*** Data excerpts Section Begins ***
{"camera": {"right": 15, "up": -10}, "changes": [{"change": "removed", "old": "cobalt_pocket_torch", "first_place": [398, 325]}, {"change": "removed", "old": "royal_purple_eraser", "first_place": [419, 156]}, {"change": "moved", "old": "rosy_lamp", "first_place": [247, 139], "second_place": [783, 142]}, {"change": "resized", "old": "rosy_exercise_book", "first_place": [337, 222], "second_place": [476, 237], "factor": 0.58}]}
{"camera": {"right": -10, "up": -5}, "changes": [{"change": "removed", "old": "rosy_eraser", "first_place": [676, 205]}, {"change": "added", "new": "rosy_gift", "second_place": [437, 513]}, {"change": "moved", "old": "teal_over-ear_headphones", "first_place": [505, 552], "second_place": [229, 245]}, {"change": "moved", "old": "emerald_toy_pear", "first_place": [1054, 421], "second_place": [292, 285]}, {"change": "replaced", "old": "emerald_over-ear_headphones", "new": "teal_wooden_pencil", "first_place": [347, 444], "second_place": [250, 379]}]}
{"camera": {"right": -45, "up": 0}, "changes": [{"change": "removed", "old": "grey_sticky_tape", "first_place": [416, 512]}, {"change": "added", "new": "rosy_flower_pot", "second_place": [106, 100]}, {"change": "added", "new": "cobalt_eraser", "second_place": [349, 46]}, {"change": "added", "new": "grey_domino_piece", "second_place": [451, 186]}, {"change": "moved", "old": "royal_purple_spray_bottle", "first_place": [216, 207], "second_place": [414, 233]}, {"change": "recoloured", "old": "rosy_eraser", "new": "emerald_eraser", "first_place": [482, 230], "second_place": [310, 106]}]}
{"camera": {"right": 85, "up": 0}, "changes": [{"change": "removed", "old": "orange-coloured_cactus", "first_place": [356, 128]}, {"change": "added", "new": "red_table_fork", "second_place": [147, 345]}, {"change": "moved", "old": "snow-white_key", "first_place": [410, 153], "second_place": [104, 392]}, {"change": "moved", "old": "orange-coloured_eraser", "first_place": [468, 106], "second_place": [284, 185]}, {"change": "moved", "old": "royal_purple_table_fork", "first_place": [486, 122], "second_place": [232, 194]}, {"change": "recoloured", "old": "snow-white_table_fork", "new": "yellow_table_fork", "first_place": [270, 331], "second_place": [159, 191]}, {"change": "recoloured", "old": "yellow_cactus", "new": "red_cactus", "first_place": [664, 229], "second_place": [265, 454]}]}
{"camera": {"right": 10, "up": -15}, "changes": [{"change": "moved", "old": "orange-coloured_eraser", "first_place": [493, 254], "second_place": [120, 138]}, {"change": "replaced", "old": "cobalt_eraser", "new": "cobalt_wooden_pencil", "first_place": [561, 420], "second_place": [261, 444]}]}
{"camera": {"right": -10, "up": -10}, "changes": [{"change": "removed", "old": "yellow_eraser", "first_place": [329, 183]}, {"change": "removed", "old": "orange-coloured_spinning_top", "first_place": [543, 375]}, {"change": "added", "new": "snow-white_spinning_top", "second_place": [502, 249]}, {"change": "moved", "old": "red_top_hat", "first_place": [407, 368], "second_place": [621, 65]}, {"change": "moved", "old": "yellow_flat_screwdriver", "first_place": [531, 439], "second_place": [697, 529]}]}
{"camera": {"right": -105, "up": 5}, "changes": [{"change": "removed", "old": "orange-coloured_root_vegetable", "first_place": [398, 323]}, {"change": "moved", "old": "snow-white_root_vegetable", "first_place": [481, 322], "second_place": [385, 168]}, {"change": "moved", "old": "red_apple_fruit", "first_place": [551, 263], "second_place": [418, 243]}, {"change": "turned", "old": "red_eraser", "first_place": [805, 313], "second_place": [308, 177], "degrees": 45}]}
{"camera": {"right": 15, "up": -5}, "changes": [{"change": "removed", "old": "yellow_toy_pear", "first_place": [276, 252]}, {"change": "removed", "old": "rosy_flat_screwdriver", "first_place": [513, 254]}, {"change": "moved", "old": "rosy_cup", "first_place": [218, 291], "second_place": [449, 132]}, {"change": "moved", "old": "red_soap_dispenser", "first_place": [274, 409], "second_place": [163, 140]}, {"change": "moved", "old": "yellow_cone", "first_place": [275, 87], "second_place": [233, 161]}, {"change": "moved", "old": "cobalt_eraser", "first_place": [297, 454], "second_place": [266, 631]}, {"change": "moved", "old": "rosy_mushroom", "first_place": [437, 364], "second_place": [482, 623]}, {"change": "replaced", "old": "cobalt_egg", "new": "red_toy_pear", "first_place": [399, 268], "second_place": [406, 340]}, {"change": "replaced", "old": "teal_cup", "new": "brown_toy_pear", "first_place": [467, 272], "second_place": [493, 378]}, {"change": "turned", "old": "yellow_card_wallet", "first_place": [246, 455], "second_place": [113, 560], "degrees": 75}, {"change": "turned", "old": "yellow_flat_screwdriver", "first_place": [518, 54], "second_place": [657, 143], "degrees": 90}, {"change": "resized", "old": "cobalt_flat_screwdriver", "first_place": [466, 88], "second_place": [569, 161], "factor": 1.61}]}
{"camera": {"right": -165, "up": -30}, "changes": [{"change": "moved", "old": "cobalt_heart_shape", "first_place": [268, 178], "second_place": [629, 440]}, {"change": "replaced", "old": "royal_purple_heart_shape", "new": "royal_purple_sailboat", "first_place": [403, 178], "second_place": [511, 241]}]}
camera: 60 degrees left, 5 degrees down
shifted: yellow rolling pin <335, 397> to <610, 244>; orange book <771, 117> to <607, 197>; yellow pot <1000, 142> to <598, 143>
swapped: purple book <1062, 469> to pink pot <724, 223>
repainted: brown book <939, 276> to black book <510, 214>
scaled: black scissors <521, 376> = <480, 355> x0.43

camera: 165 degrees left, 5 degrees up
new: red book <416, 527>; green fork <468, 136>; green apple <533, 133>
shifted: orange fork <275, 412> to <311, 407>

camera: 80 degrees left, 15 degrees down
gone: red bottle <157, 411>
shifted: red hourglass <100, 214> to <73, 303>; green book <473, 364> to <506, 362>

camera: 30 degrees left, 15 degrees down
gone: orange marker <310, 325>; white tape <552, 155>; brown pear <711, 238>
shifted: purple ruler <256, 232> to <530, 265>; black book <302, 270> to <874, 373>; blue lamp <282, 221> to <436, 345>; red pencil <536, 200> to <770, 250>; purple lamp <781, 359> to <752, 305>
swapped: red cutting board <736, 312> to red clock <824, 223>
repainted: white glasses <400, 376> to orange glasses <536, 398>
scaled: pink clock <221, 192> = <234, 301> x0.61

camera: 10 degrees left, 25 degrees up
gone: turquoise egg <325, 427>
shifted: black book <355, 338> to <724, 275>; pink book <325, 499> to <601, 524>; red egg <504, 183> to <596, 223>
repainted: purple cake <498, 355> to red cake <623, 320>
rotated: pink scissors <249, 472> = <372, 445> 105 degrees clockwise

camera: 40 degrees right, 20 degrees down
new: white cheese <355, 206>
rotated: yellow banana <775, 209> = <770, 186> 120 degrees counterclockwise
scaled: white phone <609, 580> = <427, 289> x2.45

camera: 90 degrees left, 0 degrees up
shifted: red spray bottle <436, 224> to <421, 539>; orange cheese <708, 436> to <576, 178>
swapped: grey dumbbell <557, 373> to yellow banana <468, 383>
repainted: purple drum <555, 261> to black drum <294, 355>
*** Data excerpts Section Ends ***
__Task prompt__. Each line of the data is to be output exactly, with none skipped.

__Task response__.
{"camera": {"right": 15, "up": -10}, "changes": [{"change": "removed", "old": "cobalt_pocket_torch", "first_place": [398, 325]}, {"change": "removed", "old": "royal_purple_eraser", "first_place": [419, 156]}, {"change": "moved", "old": "rosy_lamp", "first_place": [247, 139], "second_place": [783, 142]}, {"change": "resized", "old": "rosy_exercise_book", "first_place": [337, 222], "second_place": [476, 237], "factor": 0.58}]}
{"camera": {"right": -10, "up": -5}, "changes": [{"change": "removed", "old": "rosy_eraser", "first_place": [676, 205]}, {"change": "added", "new": "rosy_gift", "second_place": [437, 513]}, {"change": "moved", "old": "teal_over-ear_headphones", "first_place": [505, 552], "second_place": [229, 245]}, {"change": "moved", "old": "emerald_toy_pear", "first_place": [1054, 421], "second_place": [292, 285]}, {"change": "replaced", "old": "emerald_over-ear_headphones", "new": "teal_wooden_pencil", "first_place": [347, 444], "second_place": [250, 379]}]}
{"camera": {"right": -45, "up": 0}, "changes": [{"change": "removed", "old": "grey_sticky_tape", "first_place": [416, 512]}, {"change": "added", "new": "rosy_flower_pot", "second_place": [106, 100]}, {"change": "added", "new": "cobalt_eraser", "second_place": [349, 46]}, {"change": "added", "new": "grey_domino_piece", "second_place": [451, 186]}, {"change": "moved", "old": "royal_purple_spray_bottle", "first_place": [216, 207], "second_place": [414, 233]}, {"change": "recoloured", "old": "rosy_eraser", "new": "emerald_eraser", "first_place": [482, 230], "second_place": [310, 106]}]}
{"camera": {"right": 85, "up": 0}, "changes": [{"change": "removed", "old": "orange-coloured_cactus", "first_place": [356, 128]}, {"change": "added", "new": "red_table_fork", "second_place": [147, 345]}, {"change": "moved", "old": "snow-white_key", "first_place": [410, 153], "second_place": [104, 392]}, {"change": "moved", "old": "orange-coloured_eraser", "first_place": [468, 106], "second_place": [284, 185]}, {"change": "moved", "old": "royal_purple_table_fork", "first_place": [486, 122], "second_place": [232, 194]}, {"change": "recoloured", "old": "snow-white_table_fork", "new": "yellow_table_fork", "first_place": [270, 331], "second_place": [159, 191]}, {"change": "recoloured", "old": "yellow_cactus", "new": "red_cactus", "first_place": [664, 229], "second_place": [265, 454]}]}
{"camera": {"right": 10, "up": -15}, "changes": [{"change": "moved", "old": "orange-coloured_eraser", "first_place": [493, 254], "second_place": [120, 138]}, {"change": "replaced", "old": "cobalt_eraser", "new": "cobalt_wooden_pencil", "first_place": [561, 420], "second_place": [261, 444]}]}
{"camera": {"right": -10, "up": -10}, "changes": [{"change": "removed", "old": "yellow_eraser", "first_place": [329, 183]}, {"change": "removed", "old": "orange-coloured_spinning_top", "first_place": [543, 375]}, {"change": "added", "new": "snow-white_spinning_top", "second_place": [502, 249]}, {"change": "moved", "old": "red_top_hat", "first_place": [407, 368], "second_place": [621, 65]}, {"change": "moved", "old": "yellow_flat_screwdriver", "first_place": [531, 439], "second_place": [697, 529]}]}
{"camera": {"right": -105, "up": 5}, "changes": [{"change": "removed", "old": "orange-coloured_root_vegetable", "first_place": [398, 323]}, {"change": "moved", "old": "snow-white_root_vegetable", "first_place": [481, 322], "second_place": [385, 168]}, {"change": "moved", "old": "red_apple_fruit", "first_place": [551, 263], "second_place": [418, 243]}, {"change": "turned", "old": "red_eraser", "first_place": [805, 313], "second_place": [308, 177], "degrees": 45}]}
{"camera": {"right": 15, "up": -5}, "changes": [{"change": "removed", "old": "yellow_toy_pear", "first_place": [276, 252]}, {"change": "removed", "old": "rosy_flat_screwdriver", "first_place": [513, 254]}, {"change": "moved", "old": "rosy_cup", "first_place": [218, 291], "second_place": [449, 132]}, {"change": "moved", "old": "red_soap_dispenser", "first_place": [274, 409], "second_place": [163, 140]}, {"change": "moved", "old": "yellow_cone", "first_place": [275, 87], "second_place": [233, 161]}, {"change": "moved", "old": "cobalt_eraser", "first_place": [297, 454], "second_place": [266, 631]}, {"change": "moved", "old": "rosy_mushroom", "first_place": [437, 364], "second_place": [482, 623]}, {"change": "replaced", "old": "cobalt_egg", "new": "red_toy_pear", "first_place": [399, 268], "second_place": [406, 340]}, {"change": "replaced", "old": "teal_cup", "new": "brown_toy_pear", "first_place": [467, 272], "second_place": [493, 378]}, {"change": "turned", "old": "yellow_card_wallet", "first_place": [246, 455], "second_place": [113, 560], "degrees": 75}, {"change": "turned", "old": "yellow_flat_screwdriver", "first_place": [518, 54], "second_place": [657, 143], "degrees": 90}, {"change": "resized", "old": "cobalt_flat_screwdriver", "first_place": [466, 88], "second_place": [569, 161], "factor": 1.61}]}
{"camera": {"right": -165, "up": -30}, "changes": [{"change": "moved", "old": "cobalt_heart_shape", "first_place": [268, 178], "second_place": [629, 440]}, {"change": "replaced", "old": "royal_purple_heart_shape", "new": "royal_purple_sailboat", "first_place": [403, 178], "second_place": [511, 241]}]}
camera: 60 degrees left, 5 degrees down
shifted: yellow rolling pin <335, 397> to <610, 244>; orange book <771, 117> to <607, 197>; yellow pot <1000, 142> to <598, 143>
swapped: purple book <1062, 469> to pink pot <724, 223>
repainted: brown book <939, 276> to black book <510, 214>
scaled: black scissors <521, 376> = <480, 355> x0.43

camera: 165 degrees left, 5 degrees up
new: red book <416, 527>; green fork <468, 136>; green apple <533, 133>
shifted: orange fork <275, 412> to <311, 407>

camera: 80 degrees left, 15 degrees down
gone: red bottle <157, 411>
shifted: red hourglass <100, 214> to <73, 303>; green book <473, 364> to <506, 362>

camera: 30 degrees left, 15 degrees down
gone: orange marker <310, 325>; white tape <552, 155>; brown pear <711, 238>
shifted: purple ruler <256, 232> to <530, 265>; black book <302, 270> to <874, 373>; blue lamp <282, 221> to <436, 345>; red pencil <536, 200> to <770, 250>; purple lamp <781, 359> to <752, 305>
swapped: red cutting board <736, 312> to red clock <824, 223>
repainted: white glasses <400, 376> to orange glasses <536, 398>
scaled: pink clock <221, 192> = <234, 301> x0.61

camera: 10 degrees left, 25 degrees up
gone: turquoise egg <325, 427>
shifted: black book <355, 338> to <724, 275>; pink book <325, 499> to <601, 524>; red egg <504, 183> to <596, 223>
repainted: purple cake <498, 355> to red cake <623, 320>
rotated: pink scissors <249, 472> = <372, 445> 105 degrees clockwise

camera: 40 degrees right, 20 degrees down
new: white cheese <355, 206>
rotated: yellow banana <775, 209> = <770, 186> 120 degrees counterclockwise
scaled: white phone <609, 580> = <427, 289> x2.45

camera: 90 degrees left, 0 degrees up
shifted: red spray bottle <436, 224> to <421, 539>; orange cheese <708, 436> to <576, 178>
swapped: grey dumbbell <557, 373> to yellow banana <468, 383>
repainted: purple drum <555, 261> to black drum <294, 355>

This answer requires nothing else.